What you have to do –
In the records that follow, the lines from the one containing "R8: 100 (GND, SIG11) -> 1.6k (GND, SIG11)" to the one containing "R10: 27 (GND, SIG22) -> 27 (SIG22, SIG28)", inclusive, are to be given again exactly.

[Itemized modification records]
=======
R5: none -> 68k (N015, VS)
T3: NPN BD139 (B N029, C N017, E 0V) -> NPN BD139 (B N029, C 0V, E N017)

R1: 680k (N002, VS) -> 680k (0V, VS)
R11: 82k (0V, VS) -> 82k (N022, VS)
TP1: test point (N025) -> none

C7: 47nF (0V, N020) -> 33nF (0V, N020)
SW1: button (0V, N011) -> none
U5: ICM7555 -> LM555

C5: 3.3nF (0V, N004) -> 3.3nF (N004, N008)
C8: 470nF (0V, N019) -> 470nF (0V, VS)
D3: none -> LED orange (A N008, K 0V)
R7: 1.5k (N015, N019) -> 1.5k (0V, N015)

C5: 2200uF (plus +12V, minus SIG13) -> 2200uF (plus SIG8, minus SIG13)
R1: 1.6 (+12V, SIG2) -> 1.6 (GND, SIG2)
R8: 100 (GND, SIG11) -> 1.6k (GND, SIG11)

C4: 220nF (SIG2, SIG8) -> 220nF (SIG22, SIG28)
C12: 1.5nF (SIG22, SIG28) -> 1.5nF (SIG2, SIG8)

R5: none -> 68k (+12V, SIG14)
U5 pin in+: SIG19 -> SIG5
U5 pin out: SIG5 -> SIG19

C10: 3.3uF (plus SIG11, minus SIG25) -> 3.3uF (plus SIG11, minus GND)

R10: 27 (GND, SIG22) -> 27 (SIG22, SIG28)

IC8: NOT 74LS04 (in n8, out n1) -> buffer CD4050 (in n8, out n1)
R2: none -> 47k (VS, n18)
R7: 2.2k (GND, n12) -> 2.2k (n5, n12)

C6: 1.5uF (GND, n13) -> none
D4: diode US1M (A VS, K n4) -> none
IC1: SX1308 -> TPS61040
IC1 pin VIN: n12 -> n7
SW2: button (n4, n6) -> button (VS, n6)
=======
Response to the task –
R8: 100 (GND, SIG11) -> 1.6k (GND, SIG11)

C4: 220nF (SIG2, SIG8) -> 220nF (SIG22, SIG28)
C12: 1.5nF (SIG22, SIG28) -> 1.5nF (SIG2, SIG8)

R5: none -> 68k (+12V, SIG14)
U5 pin in+: SIG19 -> SIG5
U5 pin out: SIG5 -> SIG19

C10: 3.3uF (plus SIG11, minus SIG25) -> 3.3uF (plus SIG11, minus GND)

R10: 27 (GND, SIG22) -> 27 (SIG22, SIG28)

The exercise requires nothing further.